[DATASET EXTRACT]
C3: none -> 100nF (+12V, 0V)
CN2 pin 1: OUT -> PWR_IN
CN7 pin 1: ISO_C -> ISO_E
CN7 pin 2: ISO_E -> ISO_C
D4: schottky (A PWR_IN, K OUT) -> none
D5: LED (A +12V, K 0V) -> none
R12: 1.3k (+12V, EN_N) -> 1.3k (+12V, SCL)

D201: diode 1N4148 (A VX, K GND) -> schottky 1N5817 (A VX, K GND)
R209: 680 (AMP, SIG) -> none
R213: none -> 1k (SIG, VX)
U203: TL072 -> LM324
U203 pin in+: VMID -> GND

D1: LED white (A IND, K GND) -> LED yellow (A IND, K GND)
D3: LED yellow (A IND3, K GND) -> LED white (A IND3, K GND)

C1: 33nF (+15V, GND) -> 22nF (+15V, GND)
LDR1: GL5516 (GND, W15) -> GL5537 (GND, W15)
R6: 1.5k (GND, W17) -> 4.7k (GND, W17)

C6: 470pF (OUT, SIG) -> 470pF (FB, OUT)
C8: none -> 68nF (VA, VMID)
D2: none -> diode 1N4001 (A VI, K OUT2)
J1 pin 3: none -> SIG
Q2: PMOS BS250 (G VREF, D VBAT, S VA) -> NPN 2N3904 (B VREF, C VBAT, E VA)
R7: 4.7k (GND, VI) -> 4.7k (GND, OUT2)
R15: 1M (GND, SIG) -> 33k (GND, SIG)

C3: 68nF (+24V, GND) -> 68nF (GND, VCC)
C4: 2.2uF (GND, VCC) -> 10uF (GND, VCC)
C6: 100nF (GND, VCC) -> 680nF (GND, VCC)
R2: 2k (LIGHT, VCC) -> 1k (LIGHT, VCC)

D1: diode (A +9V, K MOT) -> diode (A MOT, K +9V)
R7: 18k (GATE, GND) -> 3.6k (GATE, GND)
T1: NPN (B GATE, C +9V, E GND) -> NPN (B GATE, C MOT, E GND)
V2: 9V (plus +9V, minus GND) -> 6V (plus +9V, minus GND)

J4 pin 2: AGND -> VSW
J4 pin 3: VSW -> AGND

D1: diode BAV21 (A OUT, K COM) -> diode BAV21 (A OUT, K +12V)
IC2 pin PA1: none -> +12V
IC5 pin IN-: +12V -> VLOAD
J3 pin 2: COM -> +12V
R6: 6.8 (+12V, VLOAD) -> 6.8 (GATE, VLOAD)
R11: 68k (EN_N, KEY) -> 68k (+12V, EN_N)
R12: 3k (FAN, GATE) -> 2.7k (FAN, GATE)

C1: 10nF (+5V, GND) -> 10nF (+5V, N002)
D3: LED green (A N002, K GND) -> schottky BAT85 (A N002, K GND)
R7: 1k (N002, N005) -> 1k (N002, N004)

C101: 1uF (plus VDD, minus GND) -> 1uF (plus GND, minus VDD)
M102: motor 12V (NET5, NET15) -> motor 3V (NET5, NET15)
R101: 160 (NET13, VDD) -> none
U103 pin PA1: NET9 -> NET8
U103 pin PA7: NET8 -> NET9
[/DATASET EXTRACT]
EXERCISE OBJECTIVE: Transcribe the data in full, keeping every detail.

TASK ANSWER:
C3: none -> 100nF (+12V, 0V)
CN2 pin 1: OUT -> PWR_IN
CN7 pin 1: ISO_C -> ISO_E
CN7 pin 2: ISO_E -> ISO_C
D4: schottky (A PWR_IN, K OUT) -> none
D5: LED (A +12V, K 0V) -> none
R12: 1.3k (+12V, EN_N) -> 1.3k (+12V, SCL)

D201: diode 1N4148 (A VX, K GND) -> schottky 1N5817 (A VX, K GND)
R209: 680 (AMP, SIG) -> none
R213: none -> 1k (SIG, VX)
U203: TL072 -> LM324
U203 pin in+: VMID -> GND

D1: LED white (A IND, K GND) -> LED yellow (A IND, K GND)
D3: LED yellow (A IND3, K GND) -> LED white (A IND3, K GND)

C1: 33nF (+15V, GND) -> 22nF (+15V, GND)
LDR1: GL5516 (GND, W15) -> GL5537 (GND, W15)
R6: 1.5k (GND, W17) -> 4.7k (GND, W17)

C6: 470pF (OUT, SIG) -> 470pF (FB, OUT)
C8: none -> 68nF (VA, VMID)
D2: none -> diode 1N4001 (A VI, K OUT2)
J1 pin 3: none -> SIG
Q2: PMOS BS250 (G VREF, D VBAT, S VA) -> NPN 2N3904 (B VREF, C VBAT, E VA)
R7: 4.7k (GND, VI) -> 4.7k (GND, OUT2)
R15: 1M (GND, SIG) -> 33k (GND, SIG)

C3: 68nF (+24V, GND) -> 68nF (GND, VCC)
C4: 2.2uF (GND, VCC) -> 10uF (GND, VCC)
C6: 100nF (GND, VCC) -> 680nF (GND, VCC)
R2: 2k (LIGHT, VCC) -> 1k (LIGHT, VCC)

D1: diode (A +9V, K MOT) -> diode (A MOT, K +9V)
R7: 18k (GATE, GND) -> 3.6k (GATE, GND)
T1: NPN (B GATE, C +9V, E GND) -> NPN (B GATE, C MOT, E GND)
V2: 9V (plus +9V, minus GND) -> 6V (plus +9V, minus GND)

J4 pin 2: AGND -> VSW
J4 pin 3: VSW -> AGND

D1: diode BAV21 (A OUT, K COM) -> diode BAV21 (A OUT, K +12V)
IC2 pin PA1: none -> +12V
IC5 pin IN-: +12V -> VLOAD
J3 pin 2: COM -> +12V
R6: 6.8 (+12V, VLOAD) -> 6.8 (GATE, VLOAD)
R11: 68k (EN_N, KEY) -> 68k (+12V, EN_N)
R12: 3k (FAN, GATE) -> 2.7k (FAN, GATE)

C1: 10nF (+5V, GND) -> 10nF (+5V, N002)
D3: LED green (A N002, K GND) -> schottky BAT85 (A N002, K GND)
R7: 1k (N002, N005) -> 1k (N002, N004)

C101: 1uF (plus VDD, minus GND) -> 1uF (plus GND, minus VDD)
M102: motor 12V (NET5, NET15) -> motor 3V (NET5, NET15)
R101: 160 (NET13, VDD) -> none
U103 pin PA1: NET9 -> NET8
U103 pin PA7: NET8 -> NET9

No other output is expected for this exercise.